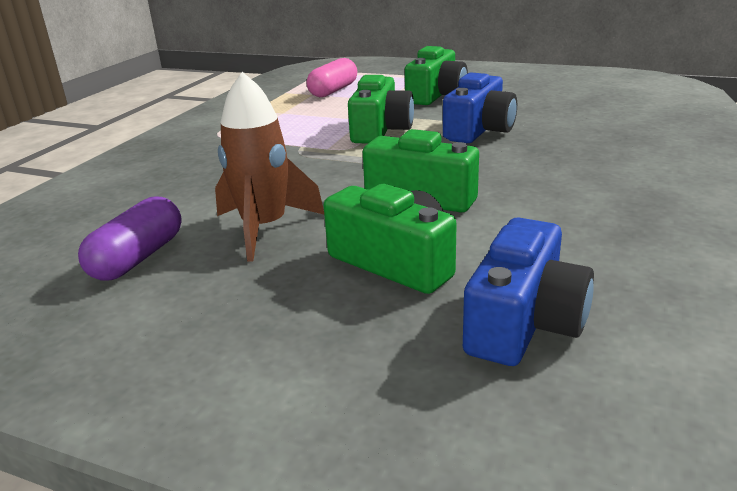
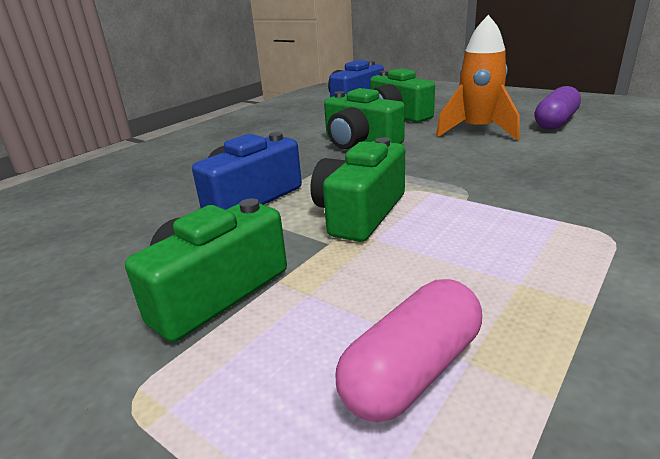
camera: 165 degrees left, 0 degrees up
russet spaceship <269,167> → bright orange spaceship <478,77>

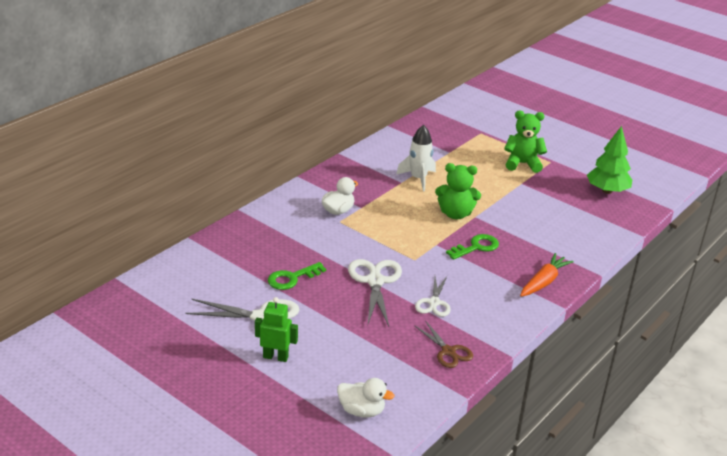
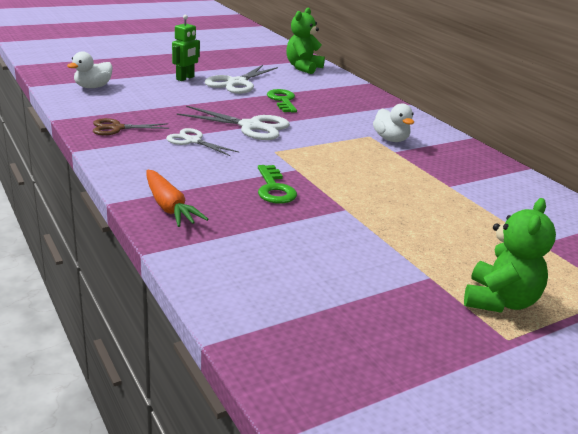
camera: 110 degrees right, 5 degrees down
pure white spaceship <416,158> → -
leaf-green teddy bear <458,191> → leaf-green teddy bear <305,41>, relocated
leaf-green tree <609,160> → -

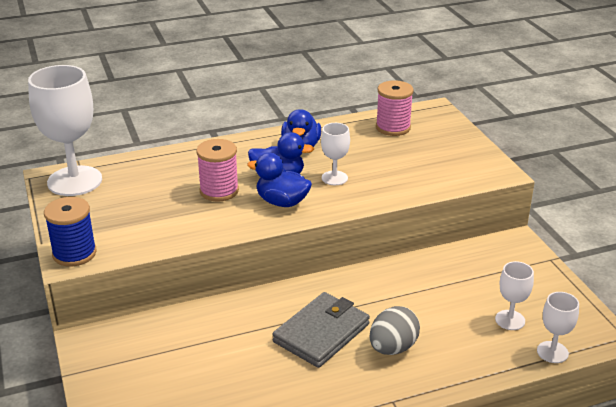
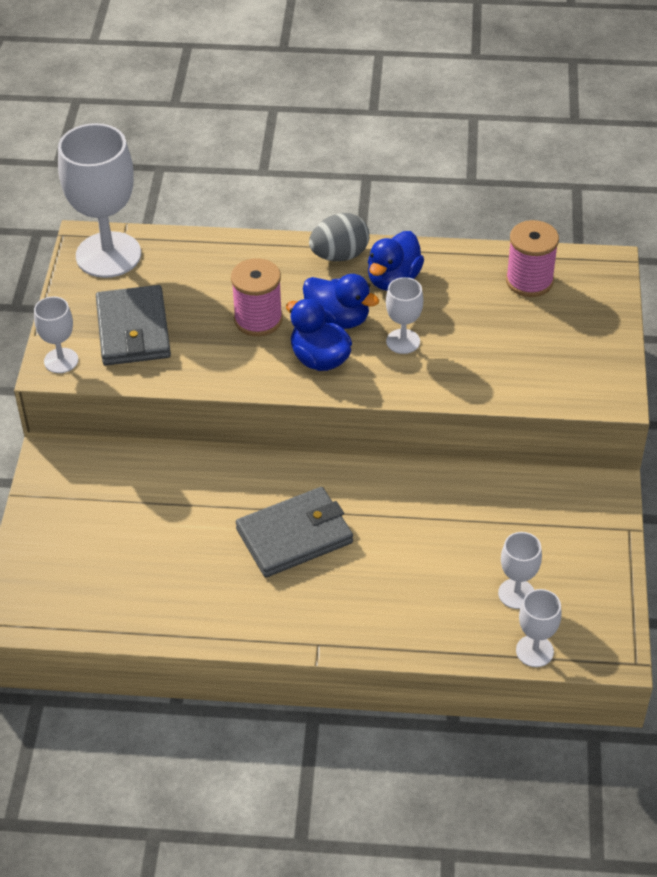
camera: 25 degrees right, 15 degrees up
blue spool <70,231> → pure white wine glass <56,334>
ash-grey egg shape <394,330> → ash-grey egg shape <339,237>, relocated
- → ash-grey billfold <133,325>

******

The lines from the start of the data through the line that contains "leaf-green tree <609,160>" are to be returned exactly, please, with both ends included and every picture left out.

camera: 165 degrees left, 0 degrees up
russet spaceship <269,167> → bright orange spaceship <478,77>

camera: 110 degrees right, 5 degrees down
pure white spaceship <416,158> → -
leaf-green teddy bear <458,191> → leaf-green teddy bear <305,41>, relocated
leaf-green tree <609,160> → -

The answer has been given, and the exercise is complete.